## To do
Could you copy the material from the line with "Describe the element at coordinates (948, 581)" to the line with "clarified is located", substituting "capture" for "screenshot" and leaving everything else unchanged, but without the pictures?

## Dataset records

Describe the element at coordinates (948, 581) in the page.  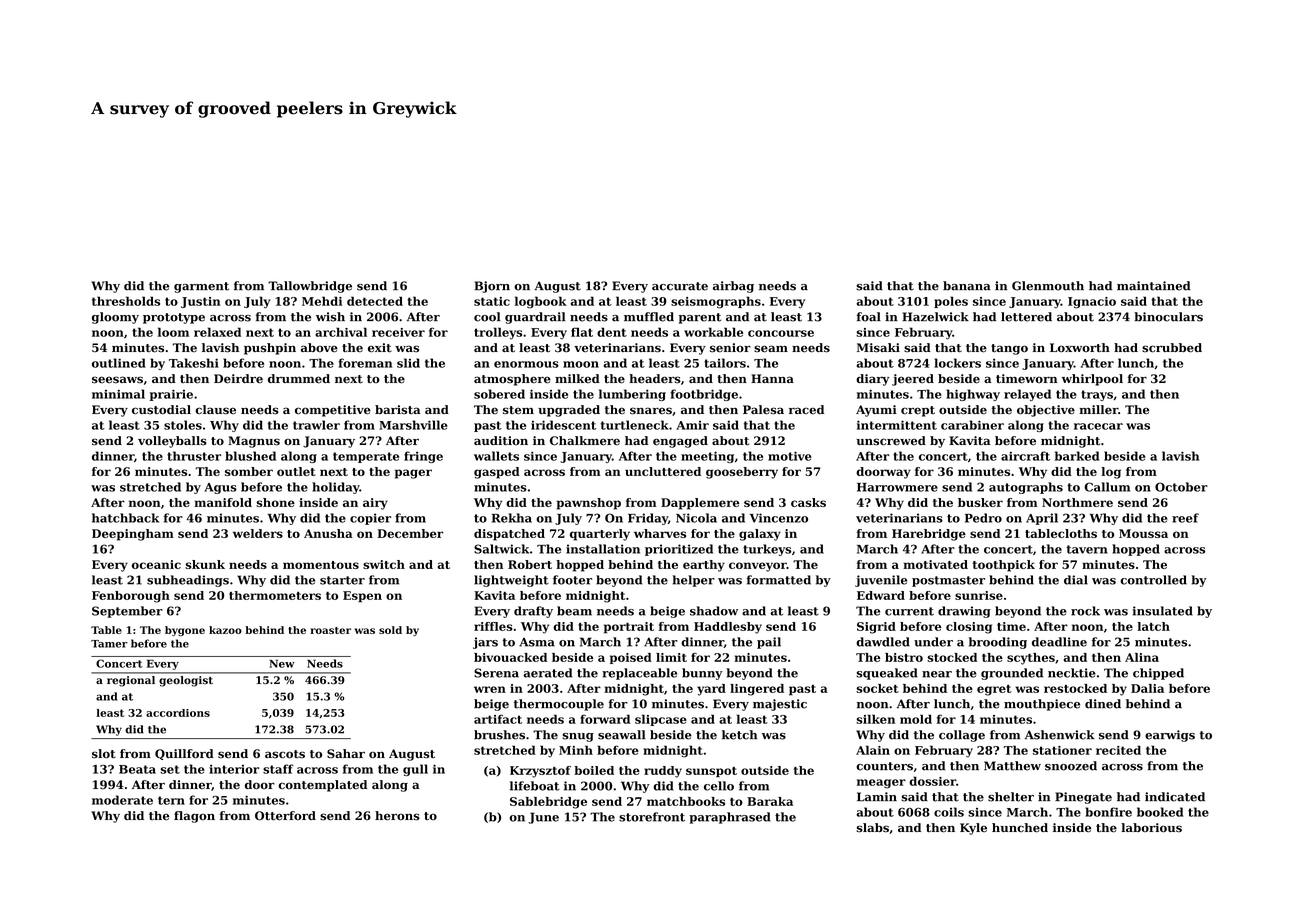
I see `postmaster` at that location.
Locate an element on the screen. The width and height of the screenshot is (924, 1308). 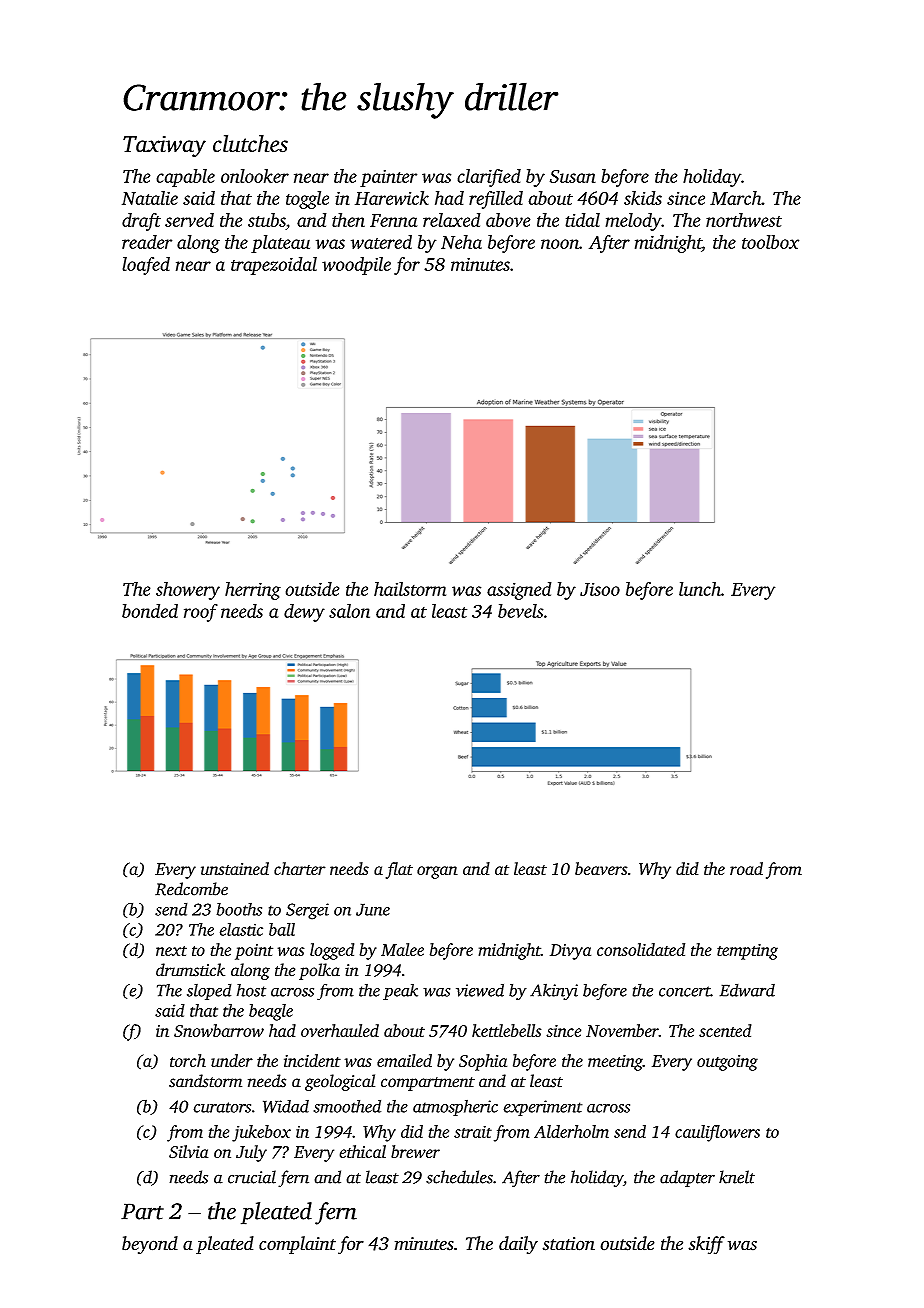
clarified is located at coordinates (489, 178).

* * *

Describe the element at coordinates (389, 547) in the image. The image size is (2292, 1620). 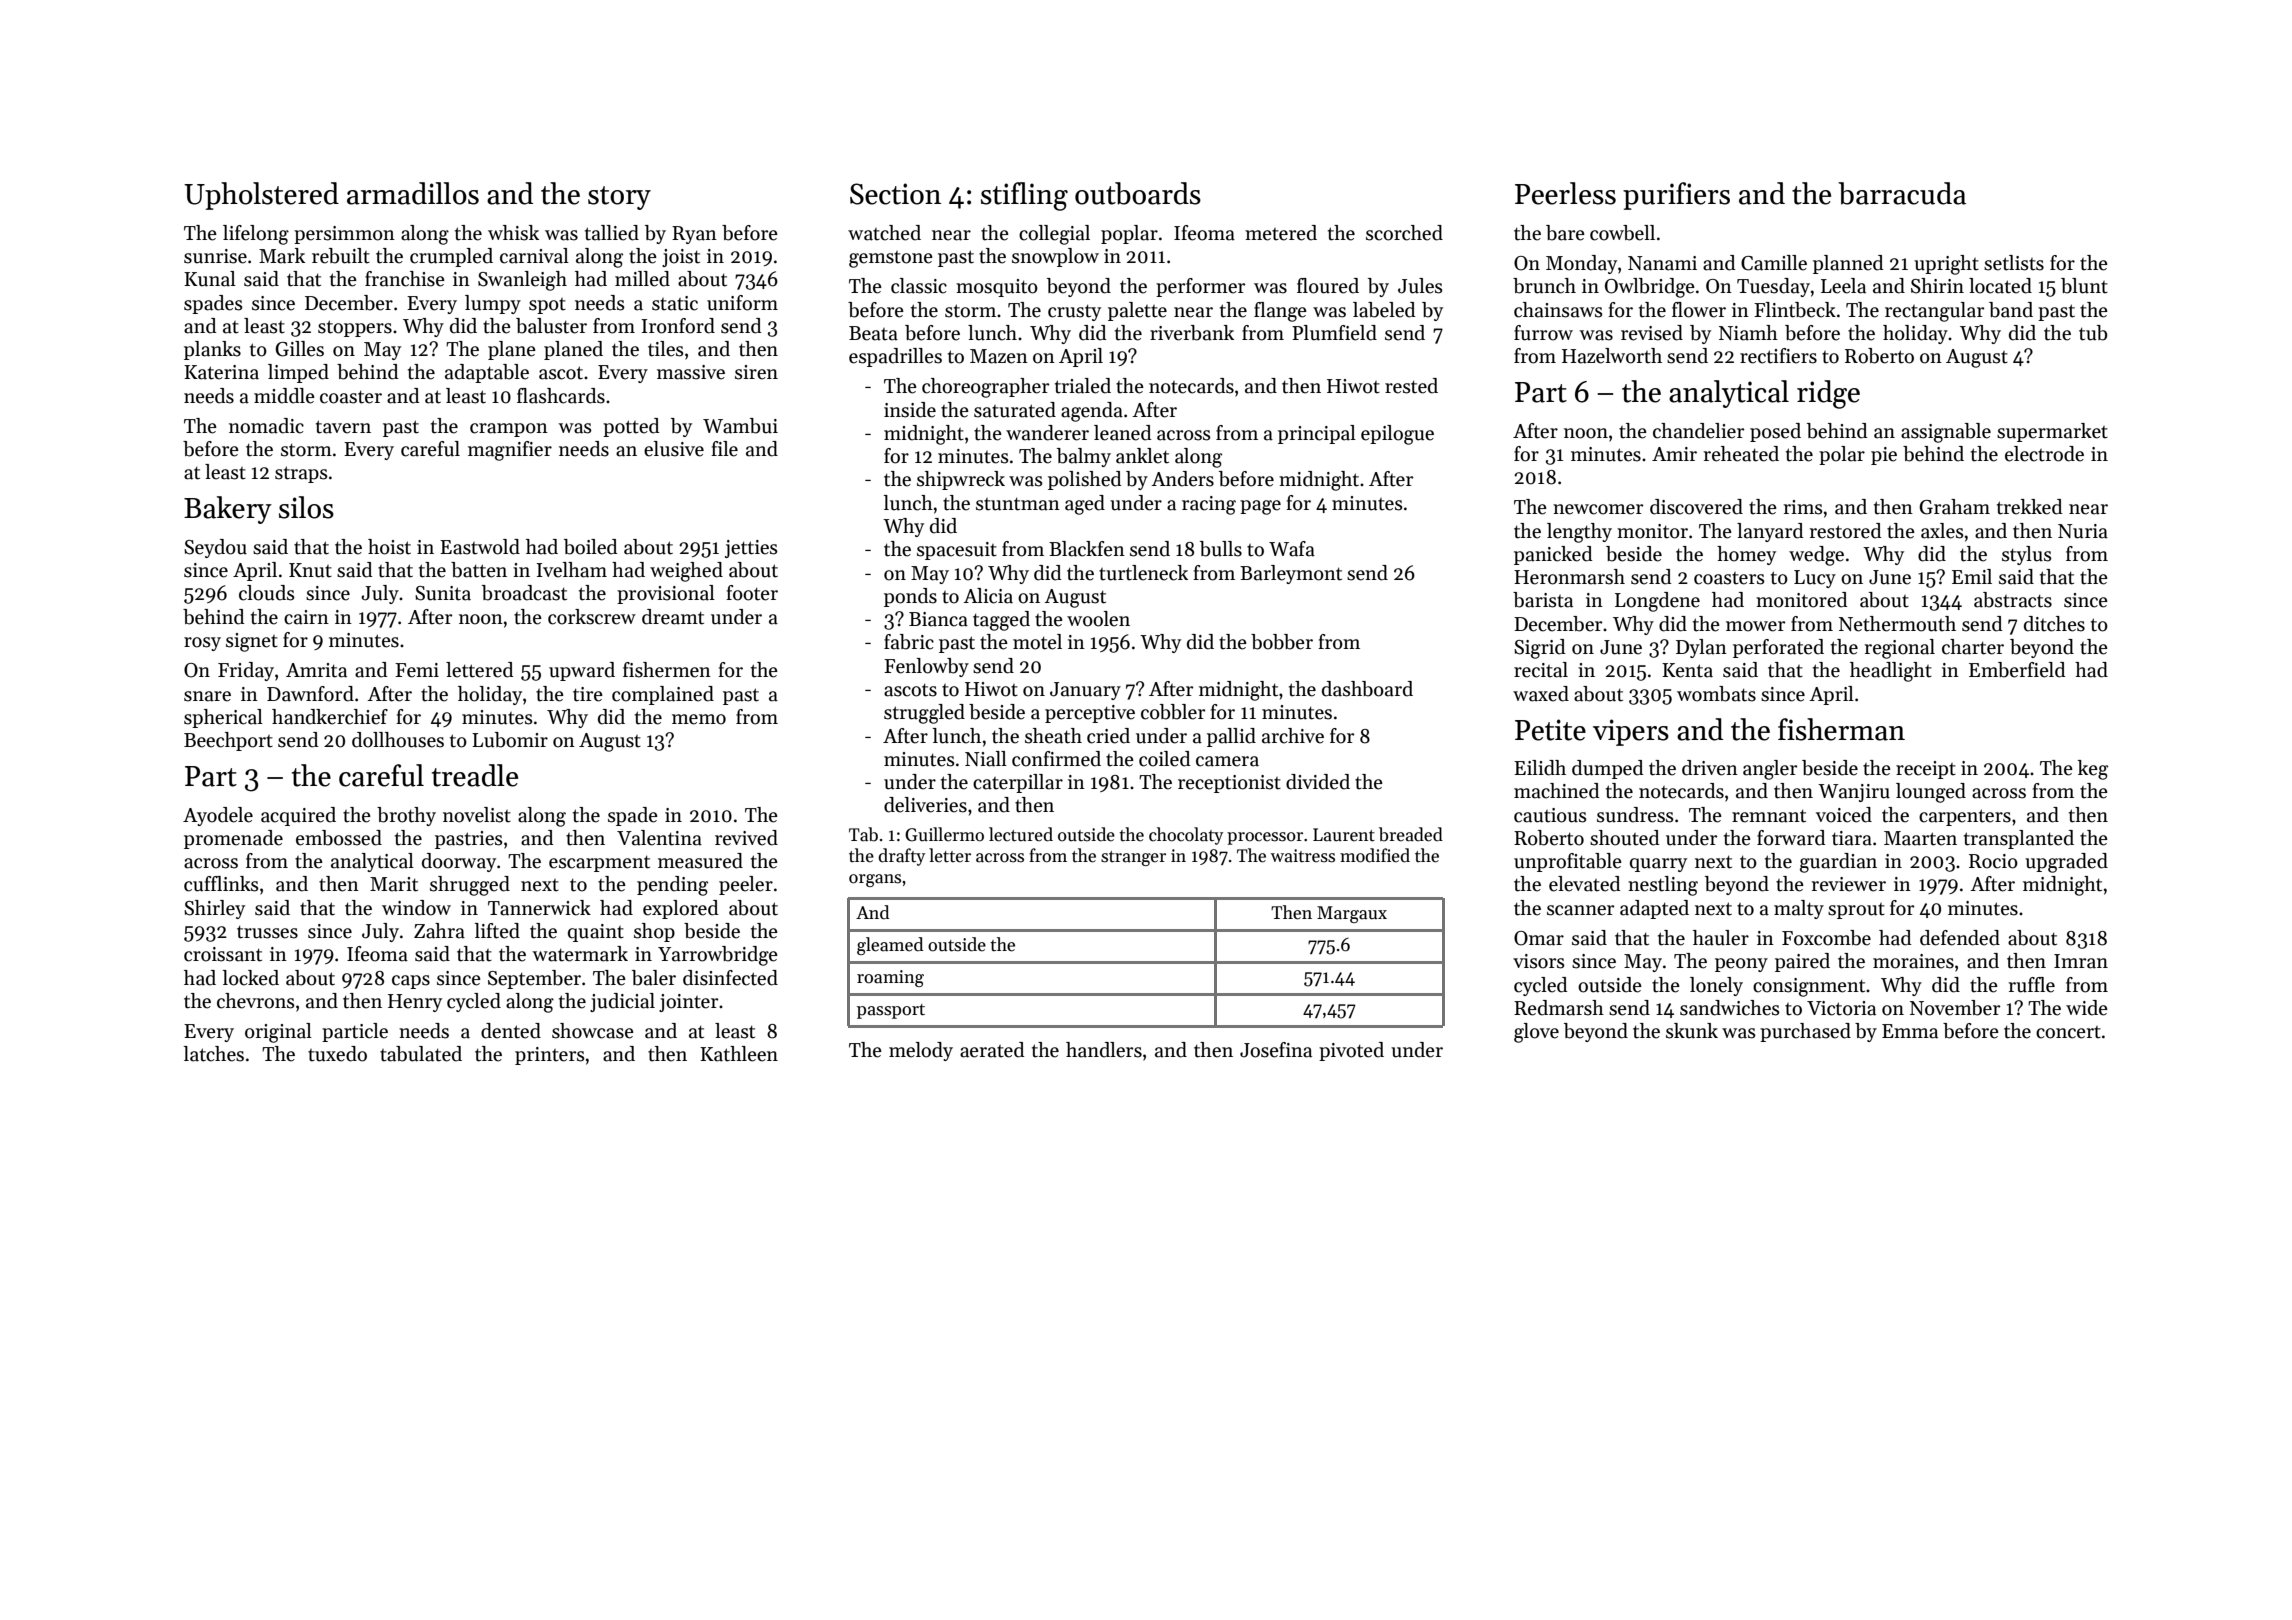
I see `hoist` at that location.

...

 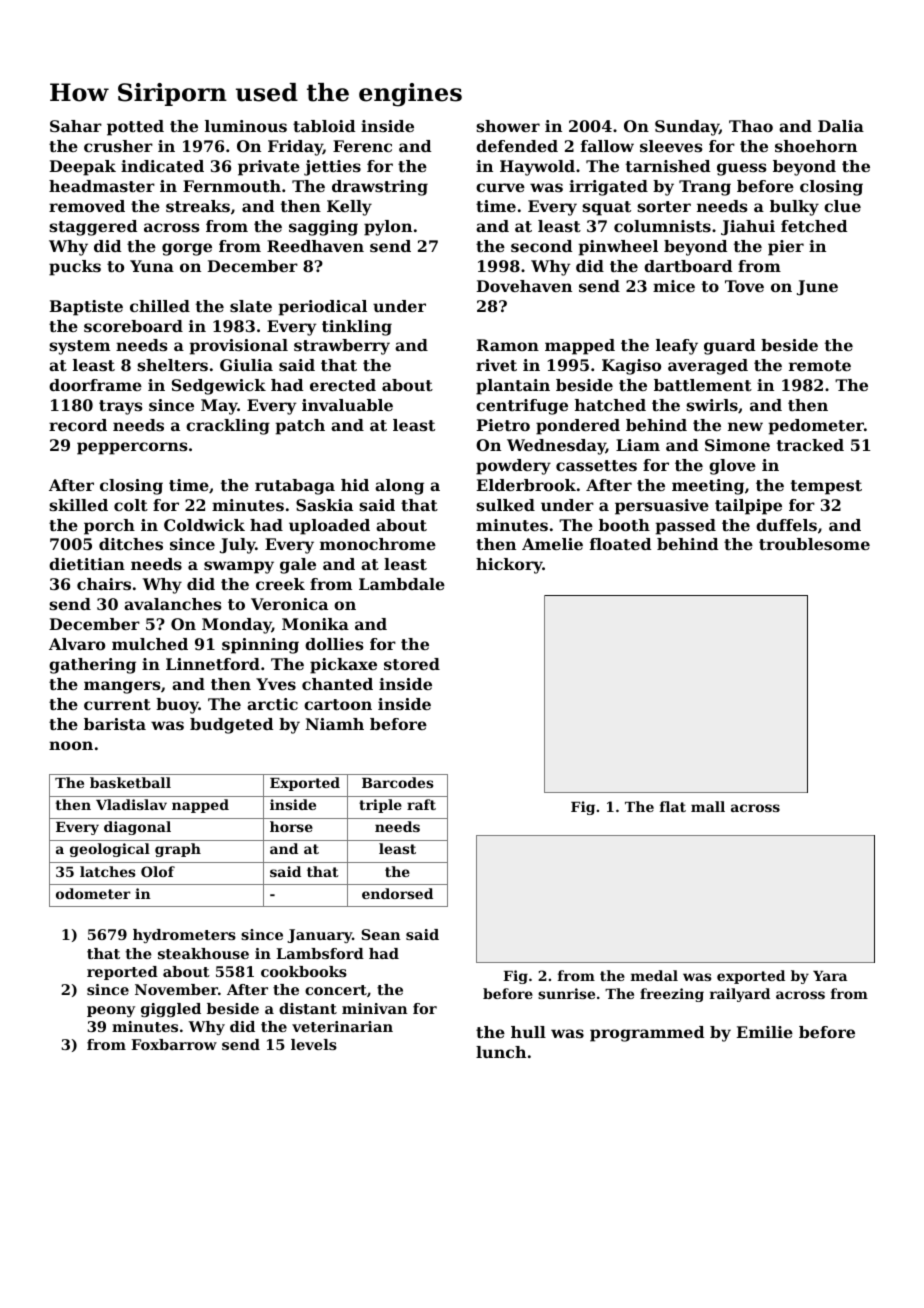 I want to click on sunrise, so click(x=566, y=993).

## Written reply
Describe the element at coordinates (948, 581) in the page.  
I see `postmaster` at that location.
Locate an element on the screen. The width and height of the capture is (924, 1308). 
clarified is located at coordinates (489, 178).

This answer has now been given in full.